» **PETITE TÂCHE**:
Réécris toutes les lignes des enregistrements ci-dessous en remplaçant "Football Club" par "FC", sans rien changer d'autre.
---
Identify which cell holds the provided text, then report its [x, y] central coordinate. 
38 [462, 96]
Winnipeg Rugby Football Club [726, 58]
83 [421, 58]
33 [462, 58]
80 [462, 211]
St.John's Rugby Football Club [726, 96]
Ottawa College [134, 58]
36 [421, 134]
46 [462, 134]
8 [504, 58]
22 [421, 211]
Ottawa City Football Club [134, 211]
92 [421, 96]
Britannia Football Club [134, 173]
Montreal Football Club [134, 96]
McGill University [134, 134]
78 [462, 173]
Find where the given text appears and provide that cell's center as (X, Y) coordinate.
---
» **RÉPONSE ATTENDUE**:
Identify which cell holds the provided text, then report its [x, y] central coordinate. 
38 [462, 96]
Winnipeg Rugby FC [726, 58]
83 [421, 58]
33 [462, 58]
80 [462, 211]
St.John's Rugby FC [726, 96]
Ottawa College [134, 58]
36 [421, 134]
46 [462, 134]
8 [504, 58]
22 [421, 211]
Ottawa City FC [134, 211]
92 [421, 96]
Britannia FC [134, 173]
Montreal FC [134, 96]
McGill University [134, 134]
78 [462, 173]
Find where the given text appears and provide that cell's center as (X, Y) coordinate.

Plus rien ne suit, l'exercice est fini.